> _Data in this exercise_
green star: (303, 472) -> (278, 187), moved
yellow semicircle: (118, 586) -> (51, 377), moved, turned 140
==
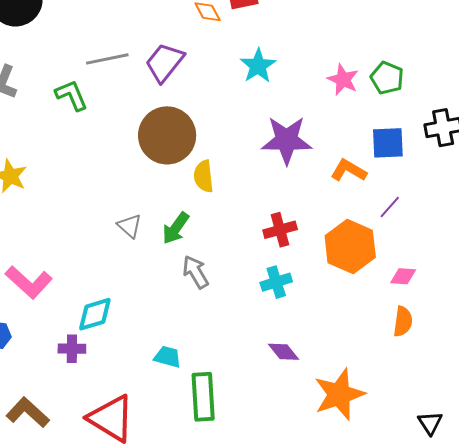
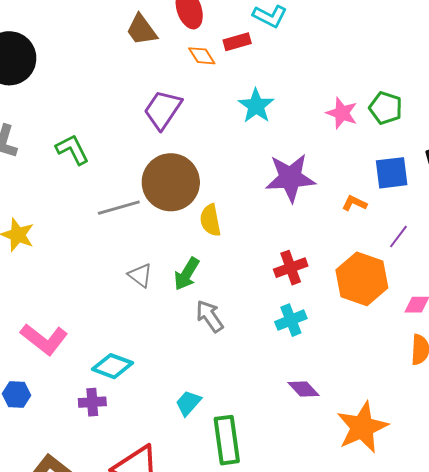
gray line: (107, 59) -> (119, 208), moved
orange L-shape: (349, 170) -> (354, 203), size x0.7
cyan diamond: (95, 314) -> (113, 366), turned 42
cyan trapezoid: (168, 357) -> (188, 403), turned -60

> _What this task involves_
How many lines in the data above contain the string "turned"? Reply with only the number.

> _Response to the task_
3